WHAT IS REQUIRED
Whichever lines include the word "trapezoid", copy them as they appear in the data.

RAW DATA
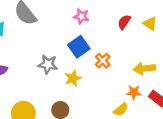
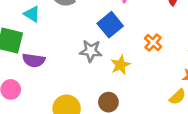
blue square: (79, 47) -> (110, 25), moved

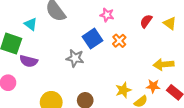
orange cross: (153, 43) -> (119, 41), moved
yellow star: (120, 65) -> (123, 90), moved

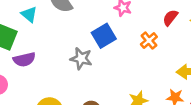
orange cross: (119, 41) -> (149, 41), moved
purple semicircle: (29, 61) -> (24, 59), turned -30

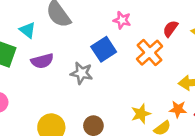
orange cross: (149, 41) -> (150, 53), size x1.5
purple semicircle: (24, 59) -> (42, 61), moved

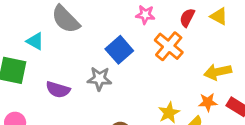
pink star: (122, 20) -> (145, 15), moved
purple semicircle: (42, 61) -> (58, 90), moved, turned 40

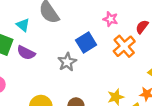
gray star: (99, 79) -> (67, 62), turned 30
purple semicircle: (58, 90) -> (26, 53), moved

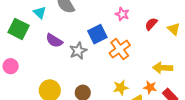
orange cross: (124, 46) -> (120, 49), moved
purple semicircle: (26, 53) -> (54, 41), moved

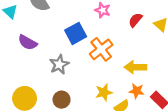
gray star: (78, 51) -> (59, 65), moved
yellow arrow: (163, 68) -> (135, 67), moved

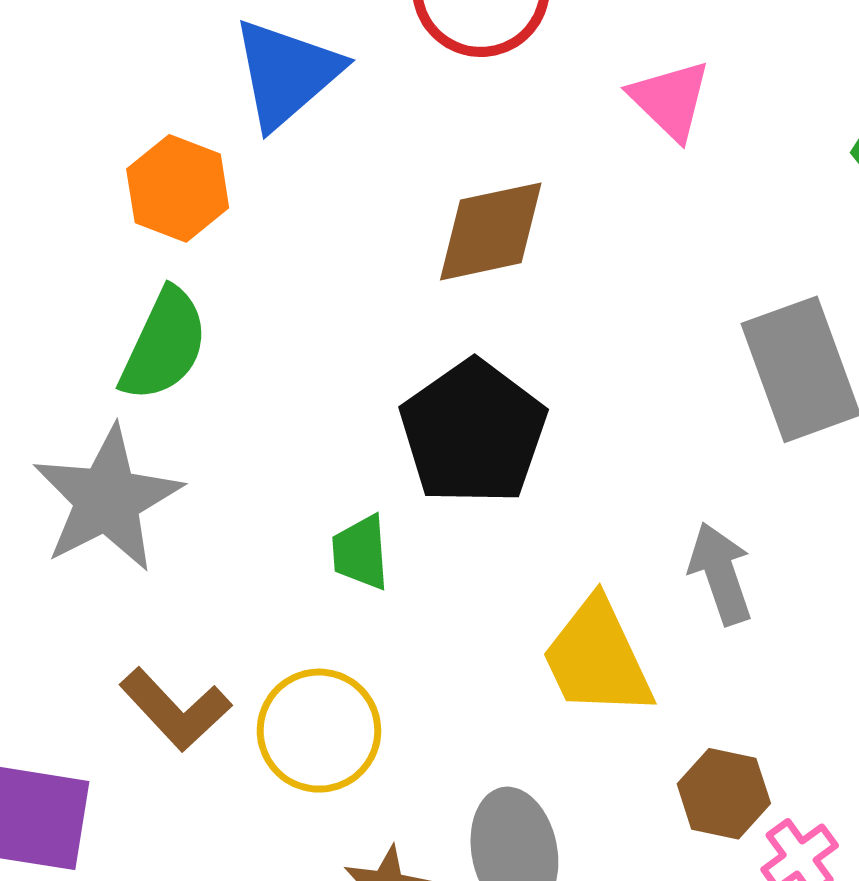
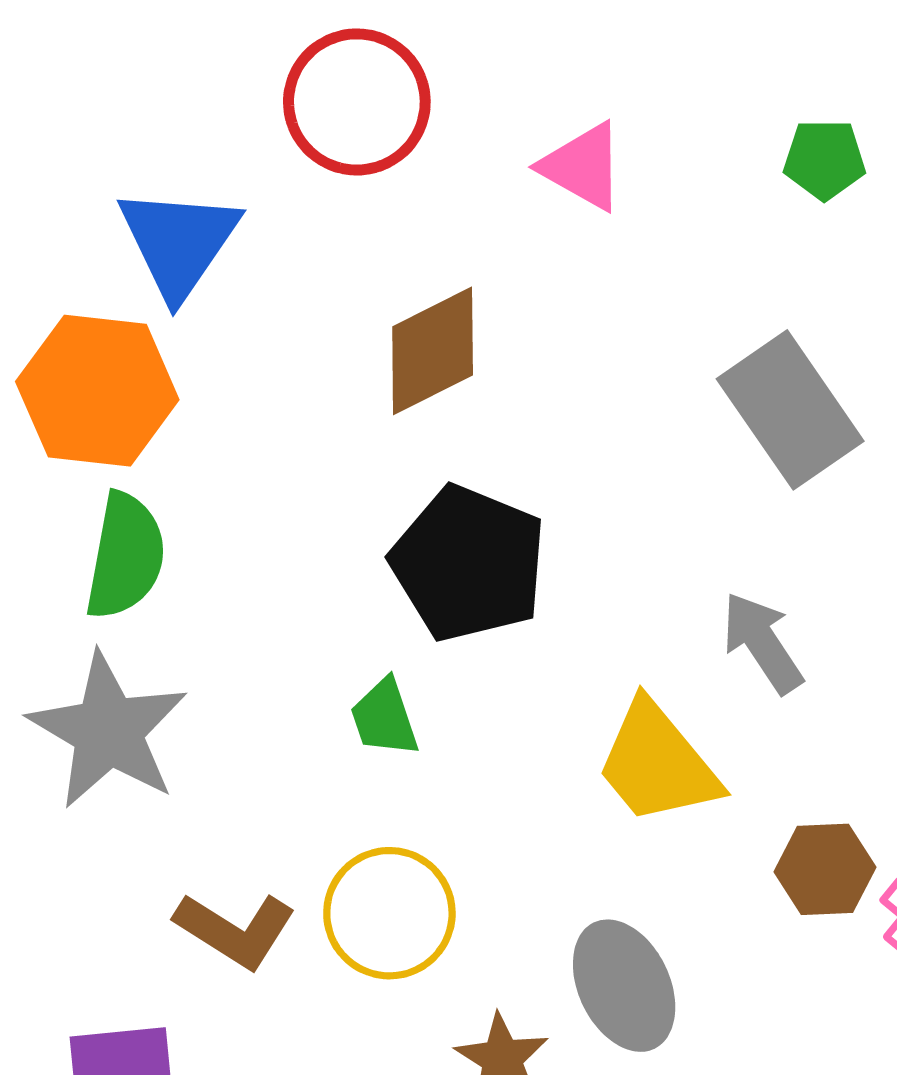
orange hexagon: (178, 188) -> (97, 391), size x1.4

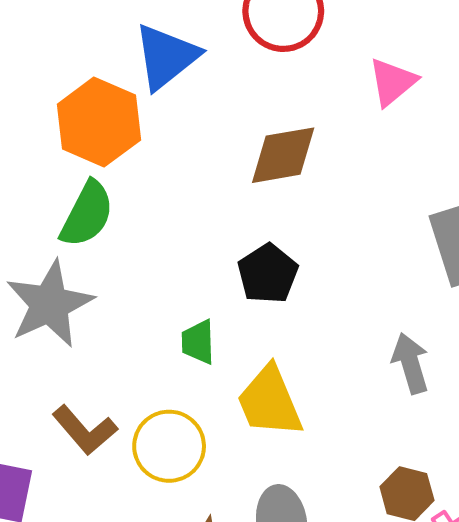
pink triangle: (583, 167) -> (392, 82), turned 34
black pentagon: (469, 563) -> (268, 274), size x0.7
yellow trapezoid: (657, 763) -> (270, 402), moved

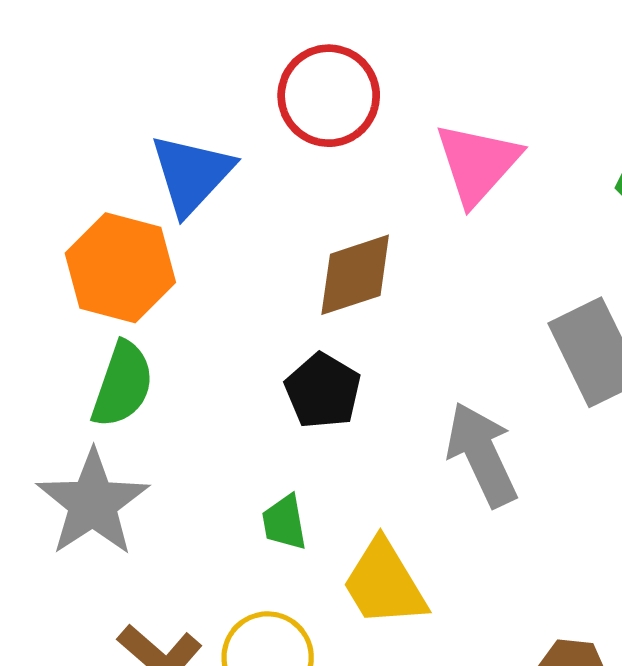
pink triangle: (392, 82) -> (478, 163), size x1.4
black pentagon: (268, 274) -> (323, 391), moved
gray arrow: (410, 363) -> (482, 455), moved, size x1.4

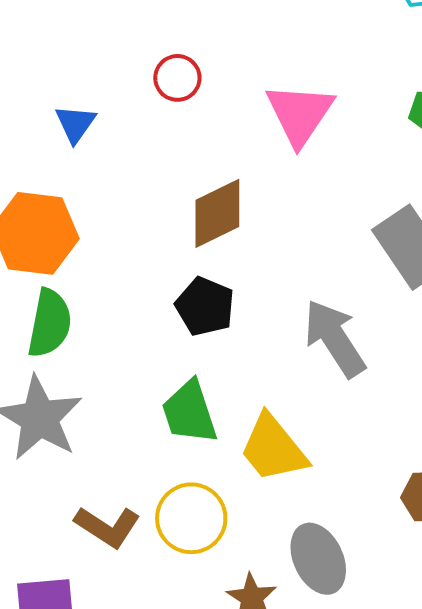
red circle: (329, 96) -> (177, 78), size x0.6
blue triangle: (192, 174) -> (75, 124), moved, size x0.6
green trapezoid: (284, 522) -> (189, 412), size x1.5

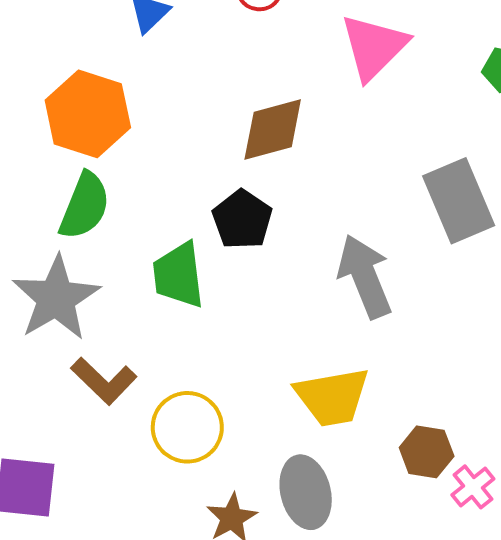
green trapezoid: (189, 412) -> (178, 275), moved
yellow trapezoid: (273, 448) -> (332, 397), moved, turned -72
brown L-shape: (108, 527) -> (104, 381), moved

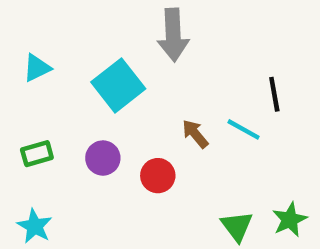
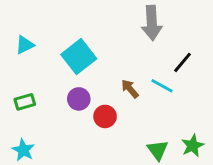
gray arrow: (173, 35) -> (152, 23), moved
black line: (274, 94) -> (182, 62), turned 50
purple circle: (103, 158) -> (79, 99), moved

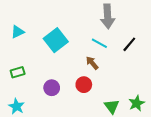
cyan line: (162, 86) -> (99, 43), moved
purple circle: (79, 99) -> (52, 88), moved
red circle: (105, 116) -> (84, 85), moved

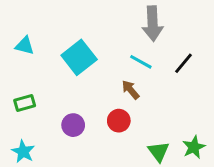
cyan triangle: (18, 32) -> (25, 46), turned 40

TASK RESPONSE
yellow trapezoid: (657, 763) -> (270, 402), moved
green trapezoid: (284, 522) -> (189, 412), size x1.5
green trapezoid: (189, 412) -> (178, 275), moved
yellow trapezoid: (273, 448) -> (332, 397), moved, turned -72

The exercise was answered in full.